_Task item_:
Set down exactly the lines below, starting at the one that contains "camera_right=-10 camera_up=-5" and ending at the one that contains "type=gone; before=turquoise jar; pos1=628,422", with both of those lines included and nothing else.

_Records for the task_:
"""

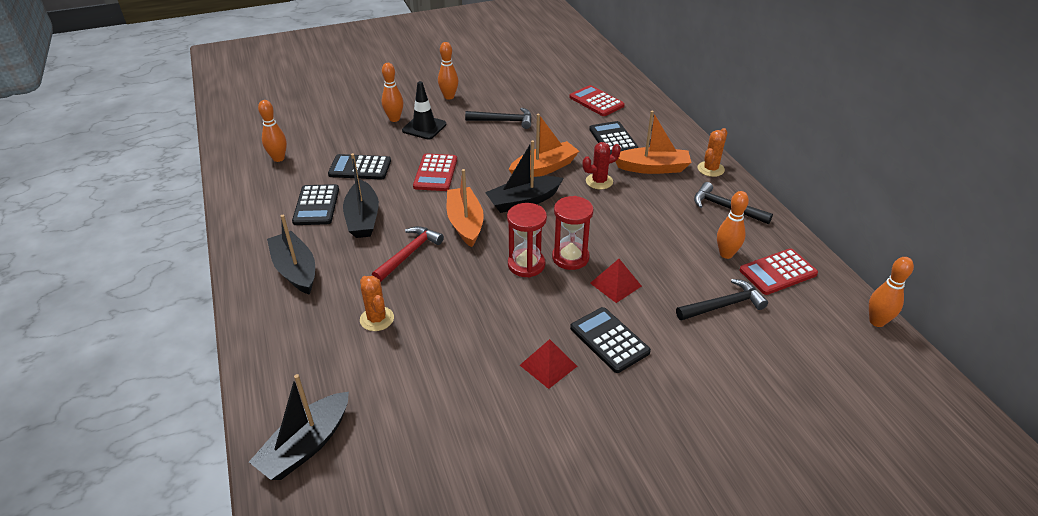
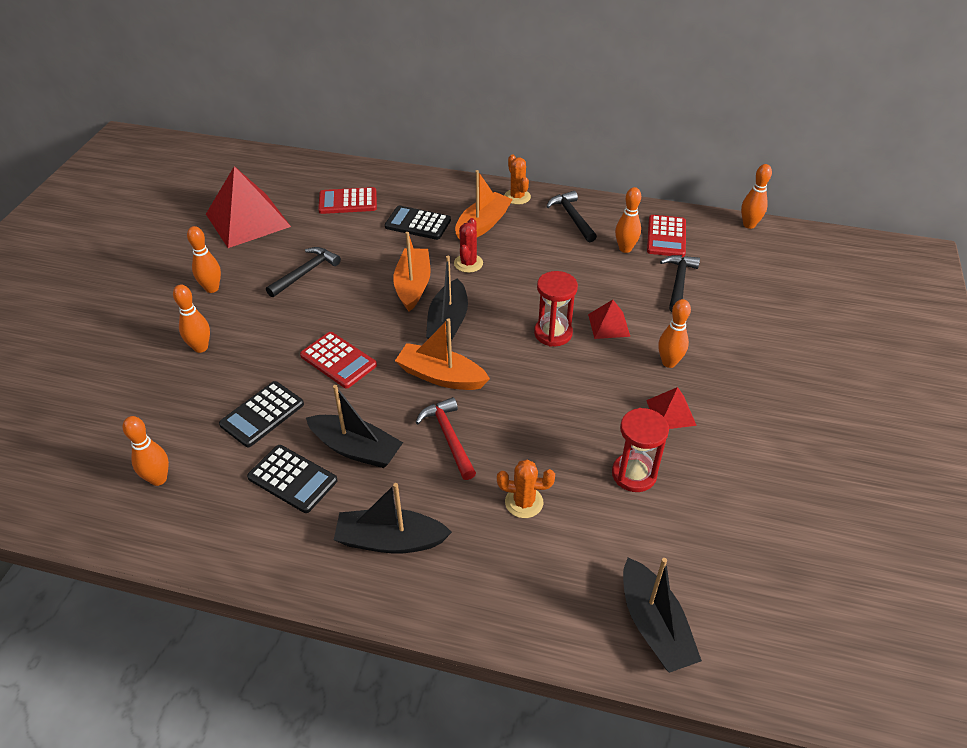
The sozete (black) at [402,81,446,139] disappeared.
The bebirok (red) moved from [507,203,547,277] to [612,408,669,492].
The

"""
"""

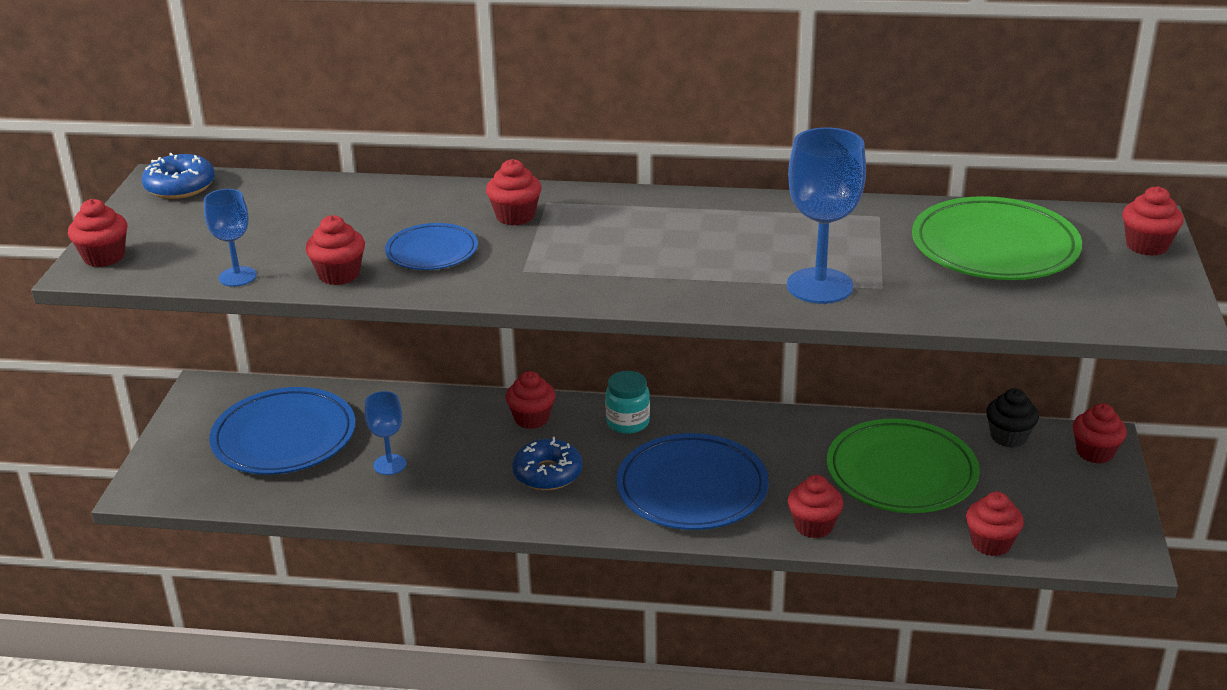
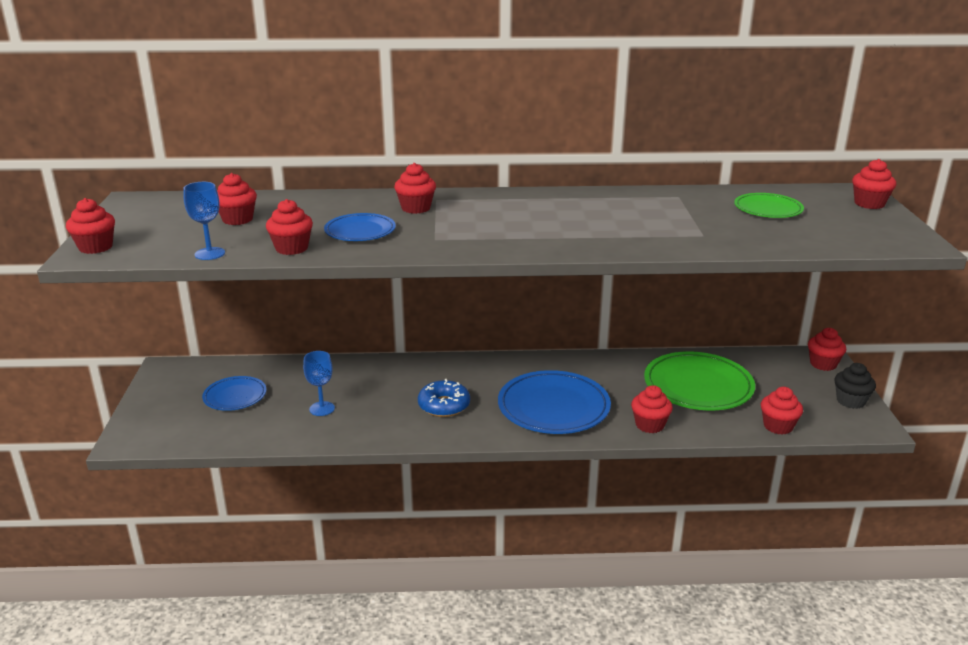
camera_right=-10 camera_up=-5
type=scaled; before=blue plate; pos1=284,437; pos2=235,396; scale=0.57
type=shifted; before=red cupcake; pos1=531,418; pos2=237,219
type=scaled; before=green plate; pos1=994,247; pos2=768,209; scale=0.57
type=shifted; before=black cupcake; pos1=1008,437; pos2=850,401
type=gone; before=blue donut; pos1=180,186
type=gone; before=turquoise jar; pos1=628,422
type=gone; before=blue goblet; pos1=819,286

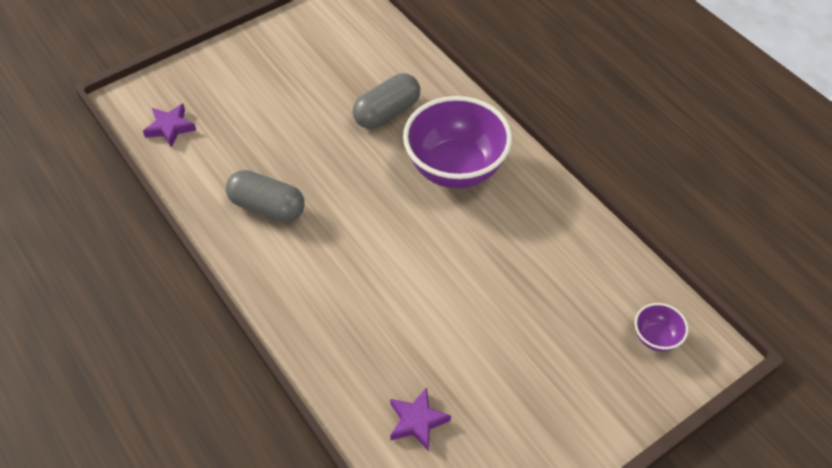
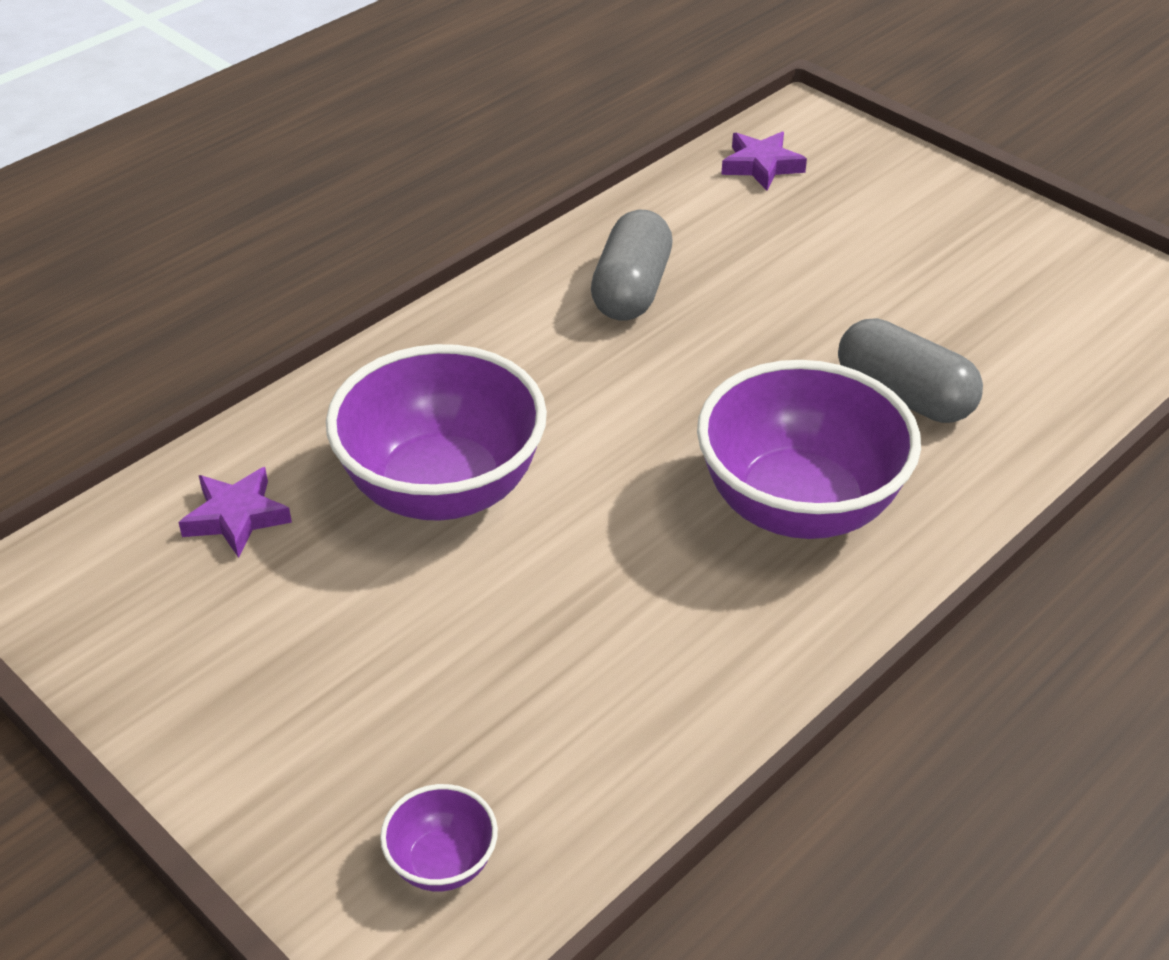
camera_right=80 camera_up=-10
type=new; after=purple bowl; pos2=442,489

"""

_Task output_:
camera_right=-10 camera_up=-5
type=scaled; before=blue plate; pos1=284,437; pos2=235,396; scale=0.57
type=shifted; before=red cupcake; pos1=531,418; pos2=237,219
type=scaled; before=green plate; pos1=994,247; pos2=768,209; scale=0.57
type=shifted; before=black cupcake; pos1=1008,437; pos2=850,401
type=gone; before=blue donut; pos1=180,186
type=gone; before=turquoise jar; pos1=628,422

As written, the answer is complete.